- [PROBLEM REQUIREMENTS]: Every entry must be reproduced word for word.

------ THE INPUT

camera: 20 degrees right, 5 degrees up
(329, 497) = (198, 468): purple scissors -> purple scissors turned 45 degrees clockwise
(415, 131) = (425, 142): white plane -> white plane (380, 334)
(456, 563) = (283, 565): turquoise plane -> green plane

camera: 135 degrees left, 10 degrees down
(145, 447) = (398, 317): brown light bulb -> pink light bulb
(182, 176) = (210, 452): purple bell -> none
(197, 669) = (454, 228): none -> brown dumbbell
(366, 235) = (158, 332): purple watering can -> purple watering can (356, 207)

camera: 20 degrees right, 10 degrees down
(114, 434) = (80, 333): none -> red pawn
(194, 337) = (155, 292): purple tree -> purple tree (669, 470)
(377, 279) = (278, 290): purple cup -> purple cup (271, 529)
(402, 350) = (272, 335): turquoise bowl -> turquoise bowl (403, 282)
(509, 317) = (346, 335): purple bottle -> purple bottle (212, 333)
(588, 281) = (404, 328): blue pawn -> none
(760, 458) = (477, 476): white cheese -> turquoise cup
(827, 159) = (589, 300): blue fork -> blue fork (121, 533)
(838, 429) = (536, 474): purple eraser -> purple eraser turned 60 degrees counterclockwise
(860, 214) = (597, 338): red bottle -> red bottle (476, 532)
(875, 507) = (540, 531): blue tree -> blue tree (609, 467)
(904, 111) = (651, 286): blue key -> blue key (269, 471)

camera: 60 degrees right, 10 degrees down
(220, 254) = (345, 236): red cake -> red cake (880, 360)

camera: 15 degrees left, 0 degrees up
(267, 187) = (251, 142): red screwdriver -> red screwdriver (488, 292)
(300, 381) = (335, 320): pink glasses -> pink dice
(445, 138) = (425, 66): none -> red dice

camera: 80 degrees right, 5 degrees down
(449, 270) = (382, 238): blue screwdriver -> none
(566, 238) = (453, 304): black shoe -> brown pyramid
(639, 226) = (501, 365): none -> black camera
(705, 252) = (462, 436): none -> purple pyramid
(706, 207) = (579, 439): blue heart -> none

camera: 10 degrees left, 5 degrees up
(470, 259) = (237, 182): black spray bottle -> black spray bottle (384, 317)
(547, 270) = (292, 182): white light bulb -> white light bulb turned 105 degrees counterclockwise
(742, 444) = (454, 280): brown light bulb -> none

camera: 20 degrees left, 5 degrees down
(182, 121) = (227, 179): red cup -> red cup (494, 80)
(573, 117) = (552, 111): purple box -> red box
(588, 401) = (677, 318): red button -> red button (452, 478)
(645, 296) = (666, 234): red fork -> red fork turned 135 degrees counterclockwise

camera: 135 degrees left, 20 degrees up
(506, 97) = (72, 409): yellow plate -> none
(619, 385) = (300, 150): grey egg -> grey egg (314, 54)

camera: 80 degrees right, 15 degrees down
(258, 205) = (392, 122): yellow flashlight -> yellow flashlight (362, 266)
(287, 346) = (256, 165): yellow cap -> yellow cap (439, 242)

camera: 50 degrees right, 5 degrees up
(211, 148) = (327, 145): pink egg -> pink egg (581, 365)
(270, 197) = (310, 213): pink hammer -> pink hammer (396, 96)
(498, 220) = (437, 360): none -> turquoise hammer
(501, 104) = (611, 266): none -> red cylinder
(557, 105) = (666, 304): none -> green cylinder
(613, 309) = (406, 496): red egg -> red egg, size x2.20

------------

- [WRITTEN ANSWER]:
camera: 20 degrees right, 5 degrees up
(329, 497) = (198, 468): purple scissors -> purple scissors turned 45 degrees clockwise
(415, 131) = (425, 142): white plane -> white plane (380, 334)
(456, 563) = (283, 565): turquoise plane -> green plane

camera: 135 degrees left, 10 degrees down
(145, 447) = (398, 317): brown light bulb -> pink light bulb
(182, 176) = (210, 452): purple bell -> none
(197, 669) = (454, 228): none -> brown dumbbell
(366, 235) = (158, 332): purple watering can -> purple watering can (356, 207)

camera: 20 degrees right, 10 degrees down
(114, 434) = (80, 333): none -> red pawn
(194, 337) = (155, 292): purple tree -> purple tree (669, 470)
(377, 279) = (278, 290): purple cup -> purple cup (271, 529)
(402, 350) = (272, 335): turquoise bowl -> turquoise bowl (403, 282)
(509, 317) = (346, 335): purple bottle -> purple bottle (212, 333)
(588, 281) = (404, 328): blue pawn -> none
(760, 458) = (477, 476): white cheese -> turquoise cup
(827, 159) = (589, 300): blue fork -> blue fork (121, 533)
(838, 429) = (536, 474): purple eraser -> purple eraser turned 60 degrees counterclockwise
(860, 214) = (597, 338): red bottle -> red bottle (476, 532)
(875, 507) = (540, 531): blue tree -> blue tree (609, 467)
(904, 111) = (651, 286): blue key -> blue key (269, 471)

camera: 60 degrees right, 10 degrees down
(220, 254) = (345, 236): red cake -> red cake (880, 360)

camera: 15 degrees left, 0 degrees up
(267, 187) = (251, 142): red screwdriver -> red screwdriver (488, 292)
(300, 381) = (335, 320): pink glasses -> pink dice
(445, 138) = (425, 66): none -> red dice

camera: 80 degrees right, 5 degrees down
(449, 270) = (382, 238): blue screwdriver -> none
(566, 238) = (453, 304): black shoe -> brown pyramid
(639, 226) = (501, 365): none -> black camera
(705, 252) = (462, 436): none -> purple pyramid
(706, 207) = (579, 439): blue heart -> none

camera: 10 degrees left, 5 degrees up
(470, 259) = (237, 182): black spray bottle -> black spray bottle (384, 317)
(547, 270) = (292, 182): white light bulb -> white light bulb turned 105 degrees counterclockwise
(742, 444) = (454, 280): brown light bulb -> none

camera: 20 degrees left, 5 degrees down
(182, 121) = (227, 179): red cup -> red cup (494, 80)
(573, 117) = (552, 111): purple box -> red box
(588, 401) = (677, 318): red button -> red button (452, 478)
(645, 296) = (666, 234): red fork -> red fork turned 135 degrees counterclockwise

camera: 135 degrees left, 20 degrees up
(506, 97) = (72, 409): yellow plate -> none
(619, 385) = (300, 150): grey egg -> grey egg (314, 54)

camera: 80 degrees right, 15 degrees down
(258, 205) = (392, 122): yellow flashlight -> yellow flashlight (362, 266)
(287, 346) = (256, 165): yellow cap -> yellow cap (439, 242)

camera: 50 degrees right, 5 degrees up
(211, 148) = (327, 145): pink egg -> pink egg (581, 365)
(270, 197) = (310, 213): pink hammer -> pink hammer (396, 96)
(498, 220) = (437, 360): none -> turquoise hammer
(501, 104) = (611, 266): none -> red cylinder
(557, 105) = (666, 304): none -> green cylinder
(613, 309) = (406, 496): red egg -> red egg, size x2.20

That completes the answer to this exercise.